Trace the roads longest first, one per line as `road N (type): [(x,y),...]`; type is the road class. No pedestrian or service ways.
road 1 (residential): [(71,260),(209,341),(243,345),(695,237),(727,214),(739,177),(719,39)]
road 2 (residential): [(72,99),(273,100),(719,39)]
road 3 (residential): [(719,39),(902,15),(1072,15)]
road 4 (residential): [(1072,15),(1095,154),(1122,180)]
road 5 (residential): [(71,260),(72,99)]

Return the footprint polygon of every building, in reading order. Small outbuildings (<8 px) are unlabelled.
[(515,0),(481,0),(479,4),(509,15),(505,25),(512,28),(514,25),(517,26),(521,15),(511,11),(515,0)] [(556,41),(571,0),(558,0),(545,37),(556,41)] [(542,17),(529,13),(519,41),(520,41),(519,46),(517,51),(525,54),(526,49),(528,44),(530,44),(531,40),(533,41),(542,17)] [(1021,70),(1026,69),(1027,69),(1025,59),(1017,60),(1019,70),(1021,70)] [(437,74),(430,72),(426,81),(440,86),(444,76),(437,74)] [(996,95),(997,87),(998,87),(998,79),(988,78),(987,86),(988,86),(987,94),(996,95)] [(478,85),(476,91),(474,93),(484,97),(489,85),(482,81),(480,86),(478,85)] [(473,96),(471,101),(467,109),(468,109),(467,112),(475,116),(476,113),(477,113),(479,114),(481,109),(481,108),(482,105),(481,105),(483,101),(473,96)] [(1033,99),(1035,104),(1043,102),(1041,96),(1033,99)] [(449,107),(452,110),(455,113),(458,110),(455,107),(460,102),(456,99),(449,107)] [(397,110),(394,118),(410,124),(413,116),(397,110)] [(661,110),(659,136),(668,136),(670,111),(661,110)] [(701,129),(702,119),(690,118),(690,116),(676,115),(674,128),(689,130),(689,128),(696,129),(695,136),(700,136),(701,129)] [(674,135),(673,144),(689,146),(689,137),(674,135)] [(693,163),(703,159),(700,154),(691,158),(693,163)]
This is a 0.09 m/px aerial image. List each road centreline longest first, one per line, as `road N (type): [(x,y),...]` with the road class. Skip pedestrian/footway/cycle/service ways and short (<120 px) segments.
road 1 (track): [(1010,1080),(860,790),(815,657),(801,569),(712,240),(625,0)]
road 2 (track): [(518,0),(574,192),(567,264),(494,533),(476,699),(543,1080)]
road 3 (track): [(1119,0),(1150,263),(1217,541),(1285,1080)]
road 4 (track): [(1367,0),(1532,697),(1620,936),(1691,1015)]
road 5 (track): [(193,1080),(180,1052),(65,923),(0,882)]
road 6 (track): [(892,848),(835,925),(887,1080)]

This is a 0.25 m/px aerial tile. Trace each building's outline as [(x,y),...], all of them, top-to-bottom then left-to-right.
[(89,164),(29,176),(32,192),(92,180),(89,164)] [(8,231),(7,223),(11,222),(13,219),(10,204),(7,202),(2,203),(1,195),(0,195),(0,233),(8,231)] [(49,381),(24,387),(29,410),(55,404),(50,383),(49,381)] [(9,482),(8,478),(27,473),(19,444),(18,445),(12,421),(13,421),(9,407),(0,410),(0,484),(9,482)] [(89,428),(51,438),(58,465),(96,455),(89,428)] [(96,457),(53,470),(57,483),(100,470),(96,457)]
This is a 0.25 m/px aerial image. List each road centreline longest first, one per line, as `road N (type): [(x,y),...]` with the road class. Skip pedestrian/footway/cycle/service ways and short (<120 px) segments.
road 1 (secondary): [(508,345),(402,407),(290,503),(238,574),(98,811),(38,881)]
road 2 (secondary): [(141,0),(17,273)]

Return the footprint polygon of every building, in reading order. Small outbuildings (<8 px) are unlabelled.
━━━━━━━━━━━━━━━━━━━━━━━━━━━━━━
* Activity:
Retype all of the records above, word for word.

* Answer to this task:
Trace the roads longest first, one per line as `road N (type): [(x,y),...]`; type is the road class. No pedestrian or service ways.
road 1 (residential): [(71,260),(209,341),(243,345),(695,237),(727,214),(739,177),(719,39)]
road 2 (residential): [(72,99),(273,100),(719,39)]
road 3 (residential): [(719,39),(902,15),(1072,15)]
road 4 (residential): [(1072,15),(1095,154),(1122,180)]
road 5 (residential): [(71,260),(72,99)]

Return the footprint polygon of every building, in reading order. Small outbuildings (<8 px) are unlabelled.
[(515,0),(481,0),(479,4),(509,15),(505,25),(512,28),(514,25),(517,26),(521,15),(511,11),(515,0)] [(556,41),(571,0),(558,0),(545,37),(556,41)] [(542,17),(529,13),(519,41),(520,41),(519,46),(517,51),(525,54),(526,49),(528,44),(530,44),(531,40),(533,41),(542,17)] [(1021,70),(1026,69),(1027,69),(1025,59),(1017,60),(1019,70),(1021,70)] [(437,74),(430,72),(426,81),(440,86),(444,76),(437,74)] [(996,95),(997,87),(998,87),(998,79),(988,78),(987,86),(988,86),(987,94),(996,95)] [(478,85),(476,91),(474,93),(484,97),(489,85),(482,81),(480,86),(478,85)] [(473,96),(471,101),(467,109),(468,109),(467,112),(475,116),(476,113),(477,113),(479,114),(481,109),(481,108),(482,105),(481,105),(483,101),(473,96)] [(1033,99),(1035,104),(1043,102),(1041,96),(1033,99)] [(449,107),(452,110),(455,113),(458,110),(455,107),(460,102),(456,99),(449,107)] [(397,110),(394,118),(410,124),(413,116),(397,110)] [(661,110),(659,136),(668,136),(670,111),(661,110)] [(701,129),(702,119),(690,118),(690,116),(676,115),(674,128),(689,130),(689,128),(696,129),(695,136),(700,136),(701,129)] [(674,135),(673,144),(689,146),(689,137),(674,135)] [(693,163),(703,159),(700,154),(691,158),(693,163)]
This is a 0.09 m/px aerial image. List each road centreline longest first, one per line, as `road N (type): [(x,y),...]` with the road class. Skip pedestrian/footway/cycle/service ways and short (<120 px) segments.
road 1 (track): [(1010,1080),(860,790),(815,657),(801,569),(712,240),(625,0)]
road 2 (track): [(518,0),(574,192),(567,264),(494,533),(476,699),(543,1080)]
road 3 (track): [(1119,0),(1150,263),(1217,541),(1285,1080)]
road 4 (track): [(1367,0),(1532,697),(1620,936),(1691,1015)]
road 5 (track): [(193,1080),(180,1052),(65,923),(0,882)]
road 6 (track): [(892,848),(835,925),(887,1080)]

This is a 0.25 m/px aerial tile. Trace each building's outline as [(x,y),...], all of them, top-to-bottom then left-to-right.
[(89,164),(29,176),(32,192),(92,180),(89,164)] [(8,231),(7,223),(11,222),(13,219),(10,204),(7,202),(2,203),(1,195),(0,195),(0,233),(8,231)] [(49,381),(24,387),(29,410),(55,404),(50,383),(49,381)] [(9,482),(8,478),(27,473),(19,444),(18,445),(12,421),(13,421),(9,407),(0,410),(0,484),(9,482)] [(89,428),(51,438),(58,465),(96,455),(89,428)] [(96,457),(53,470),(57,483),(100,470),(96,457)]
This is a 0.25 m/px aerial image. List each road centreline longest first, one per line, as `road N (type): [(x,y),...]` with the road class. Skip pedestrian/footway/cycle/service ways and short (<120 px) segments.
road 1 (secondary): [(508,345),(402,407),(290,503),(238,574),(98,811),(38,881)]
road 2 (secondary): [(141,0),(17,273)]

Return the footprint polygon of every building, in reading order. Small outbuildings (<8 px) are unlabelled.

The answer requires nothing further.